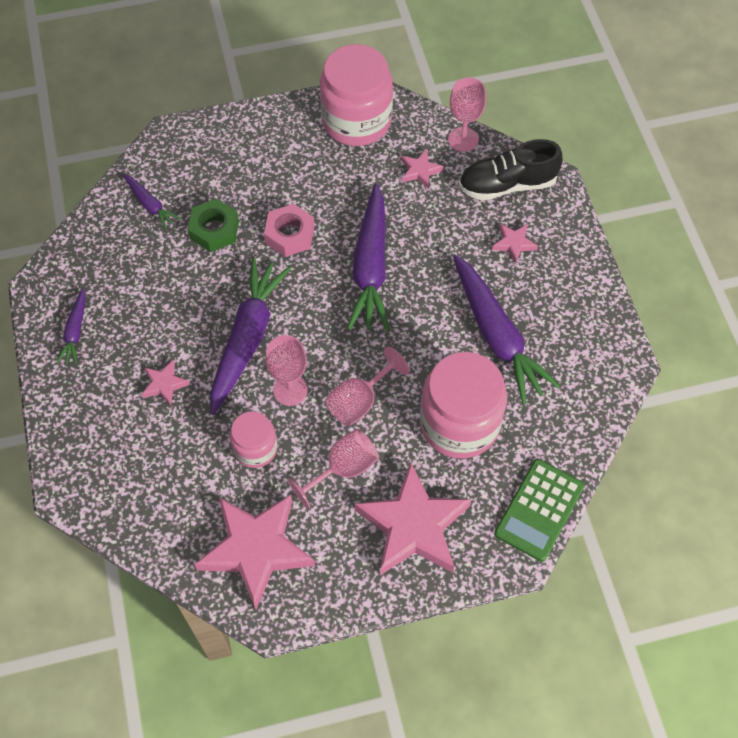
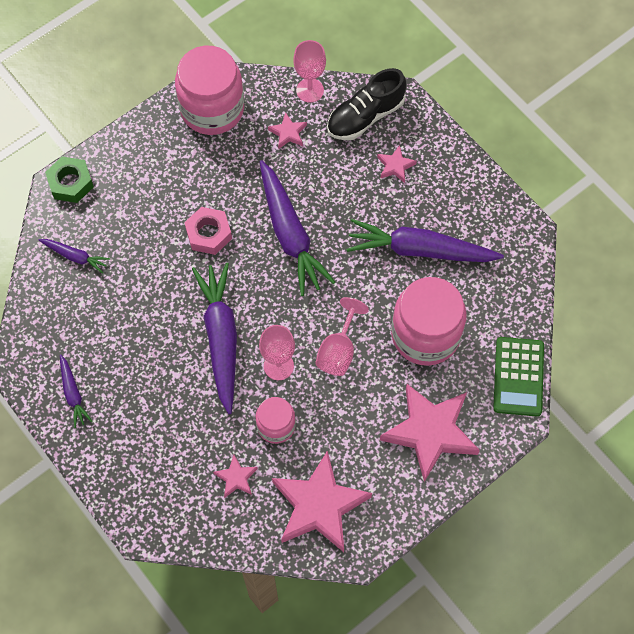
camera: 25 degrees left, 5 degrees up
(164, 384) = (173, 406): pink star -> pink star (236, 478)
(214, 230) = (142, 256): green nut -> green nut (70, 183)
(343, 469) = (354, 411): pink goblet -> none
(497, 336) = (419, 250): purple carrot -> purple carrot turned 150 degrees clockwise

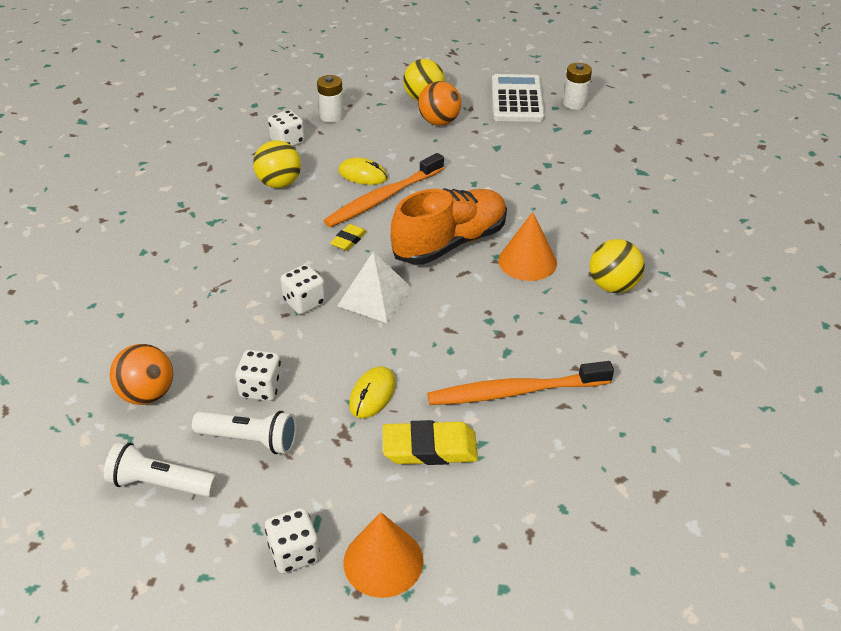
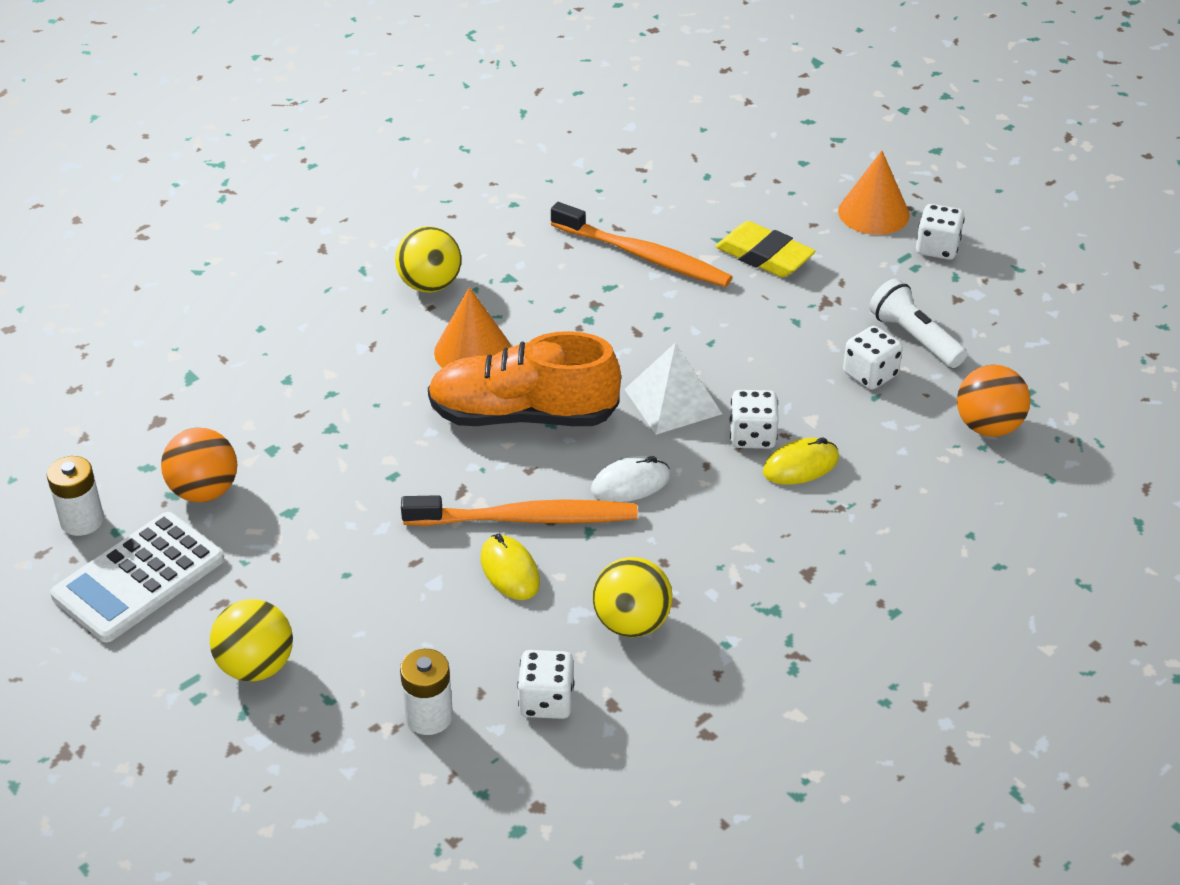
camera: 140 degrees left, 0 degrees up
(160, 484) = (1018, 345): white flashlight -> none
(348, 240) = (630, 483): yellow eraser -> white mouse
(372, 395) = (771, 316): yellow mouse -> yellow mouse (800, 465)
(439, 122) = (298, 603): orange ball -> orange ball (204, 491)

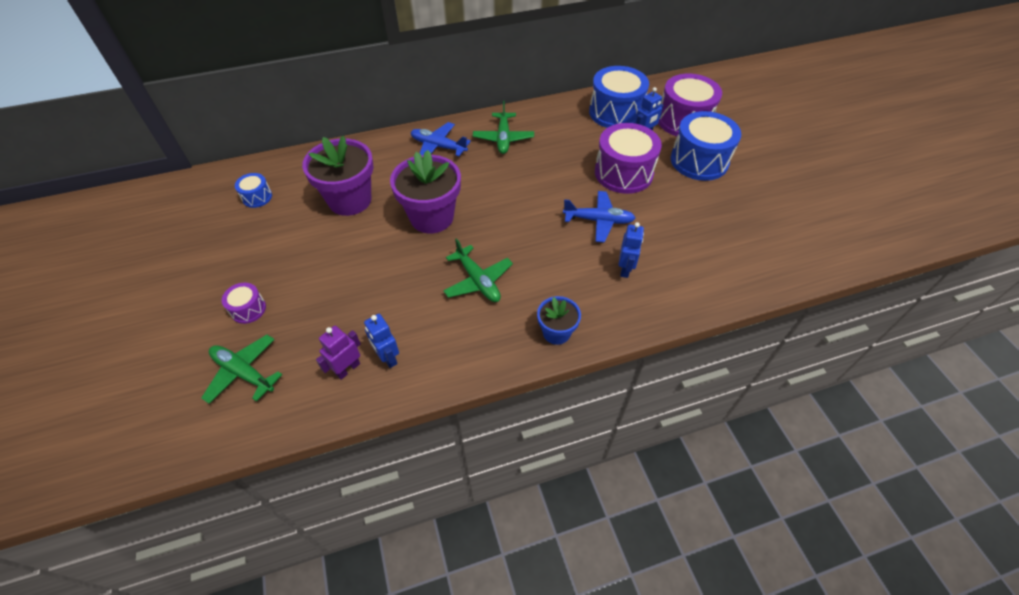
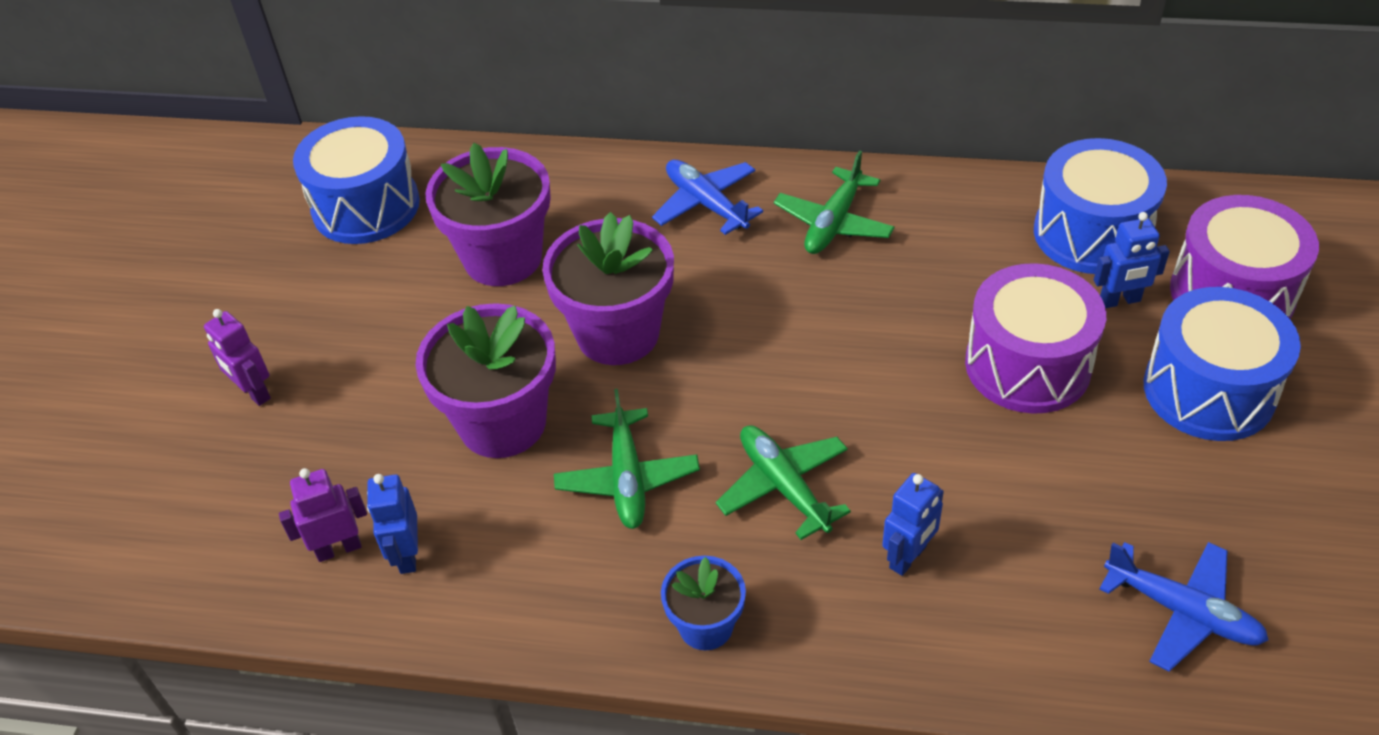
camera: 30 degrees right, 5 degrees down
(243, 373) = (193, 493): green plane -> green plane (783, 486)
(248, 309) = (253, 393): purple drum -> purple robot
(257, 197) = (366, 206): blue drum -> blue drum, size x2.08
(399, 277) = (502, 423): none -> purple flower pot
(598, 220) = (916, 444): blue plane -> blue plane (1182, 612)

**WHAT IS NEEDED**. Every line containing the word "plane" should be copied from the material.

**RESPONSE AREA**.
(243, 373) = (193, 493): green plane -> green plane (783, 486)
(598, 220) = (916, 444): blue plane -> blue plane (1182, 612)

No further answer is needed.